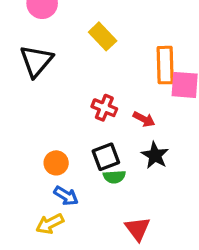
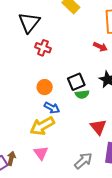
red cross: (104, 108) -> (43, 48), moved
red arrow: (144, 119) -> (100, 47), moved
yellow arrow: (50, 224) -> (42, 126), size x1.4

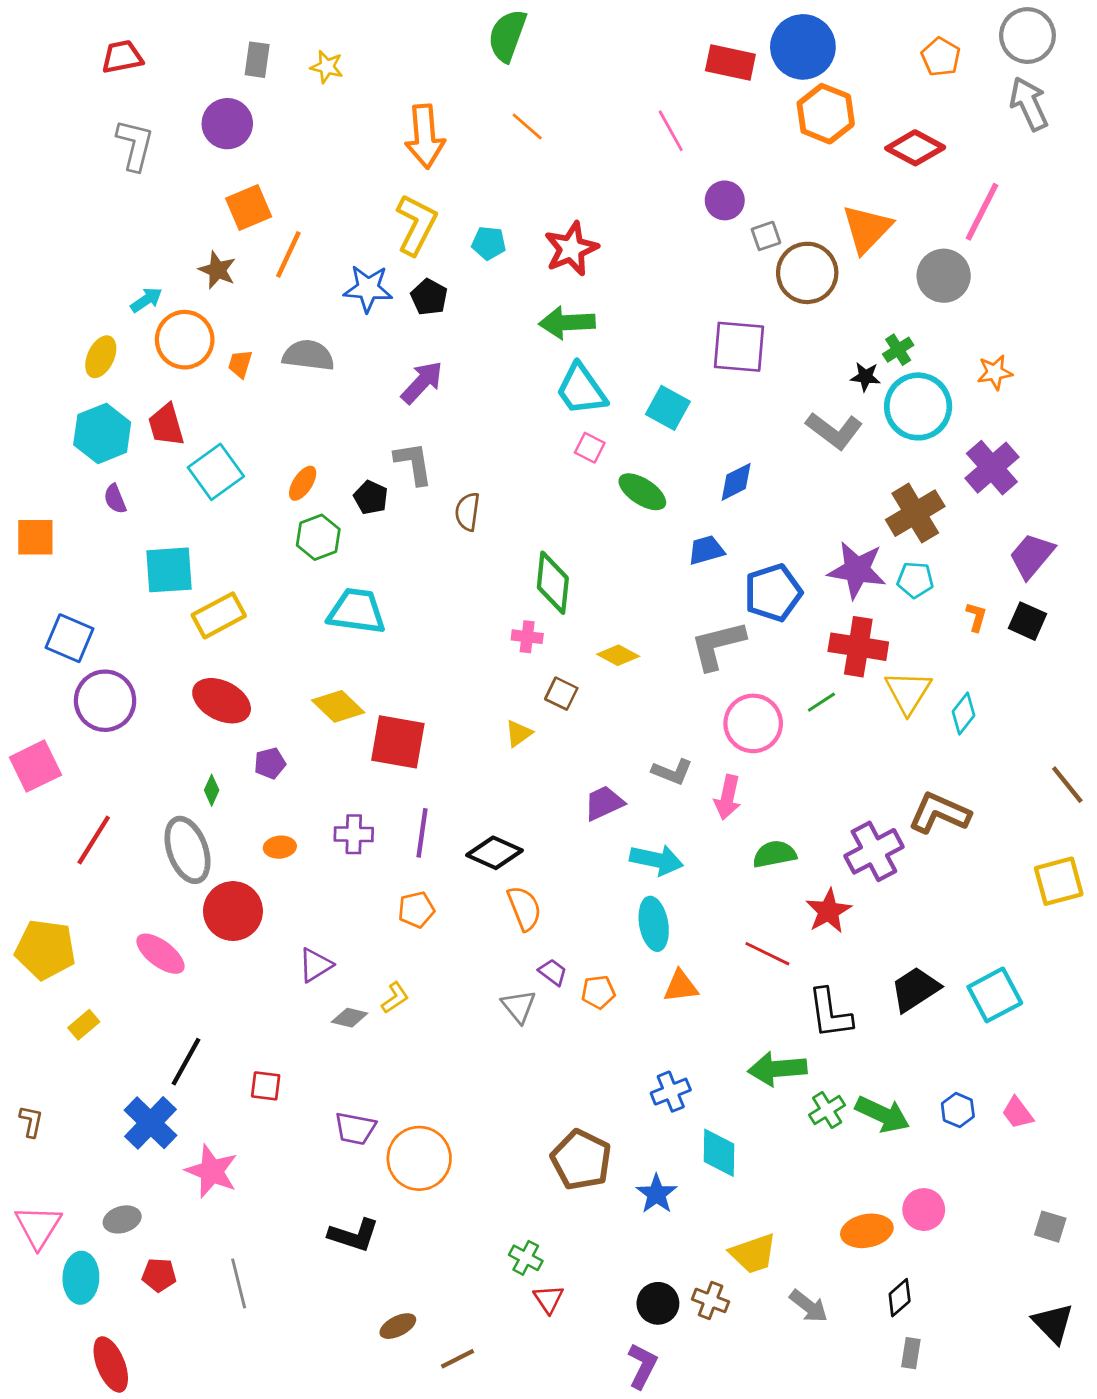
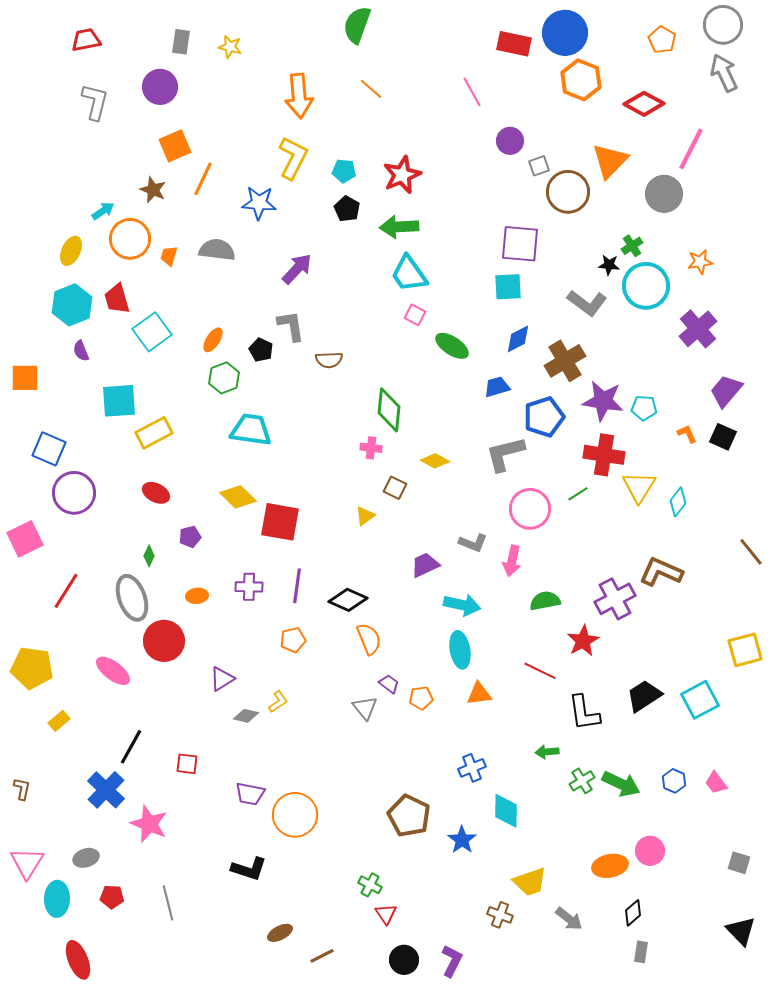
black pentagon: (429, 297) -> (347, 209), moved
cyan square: (668, 408) -> (508, 287), moved, turned -32
brown semicircle: (467, 512) -> (329, 360), turned -100
brown cross: (915, 513) -> (565, 361), moved
orange L-shape: (976, 617) -> (687, 434), turned -40
red ellipse: (222, 701) -> (156, 493), size x0.7
yellow square: (1059, 881) -> (745, 650), moved
green arrow: (777, 1069) -> (547, 752), size x0.6
black circle: (658, 1303) -> (404, 960), moved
^^^^^^^^
=== ASSIGNED TASK ===
Lines with "arrow": copy every one of them from the listing above.

=== SOLUTION TO THIS TASK ===
red arrow: (144, 119) -> (100, 47), moved
yellow arrow: (50, 224) -> (42, 126), size x1.4
green arrow: (777, 1069) -> (547, 752), size x0.6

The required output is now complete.